DIRECTIONS FOR THIS TASK. From the first line to the last, copy the material exactly and leave the pictures out.

INFORMATION SUPPLIED.
=== Section Start ===
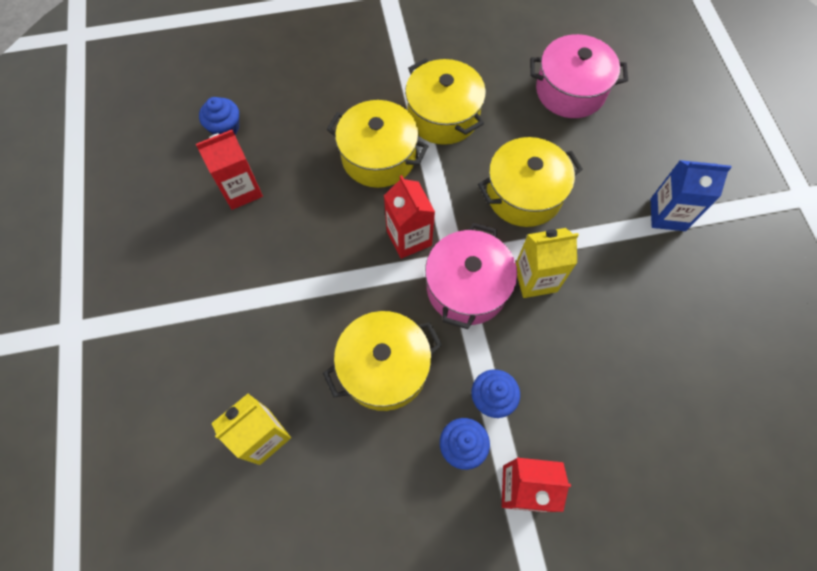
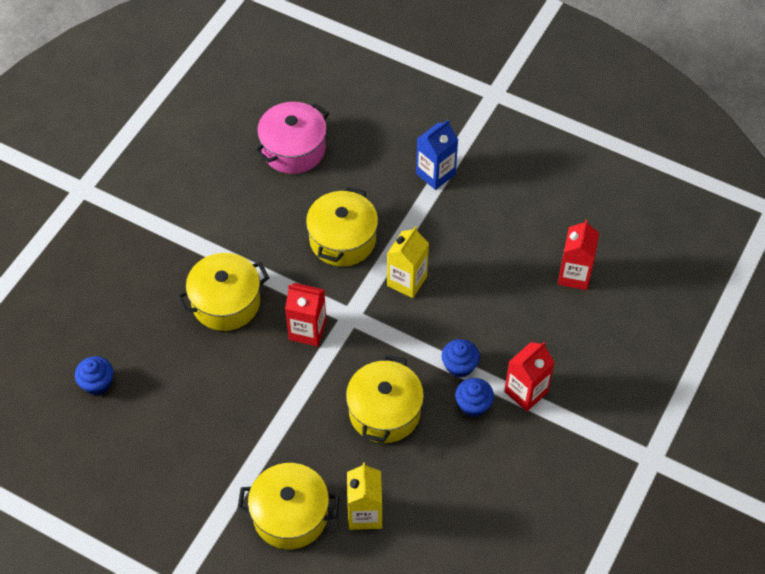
camera: 50 degrees left, 10 degrees down
(241, 190) = (164, 408): red carton -> red carton (574, 275)
(443, 116) = (234, 238): yellow pot -> yellow pot (290, 515)
(467, 287) = (375, 324): pink pot -> none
=== Section End ===
ANSWER FOR THIS EXERCISE.
camera: 50 degrees left, 10 degrees down
(241, 190) = (164, 408): red carton -> red carton (574, 275)
(443, 116) = (234, 238): yellow pot -> yellow pot (290, 515)
(467, 287) = (375, 324): pink pot -> none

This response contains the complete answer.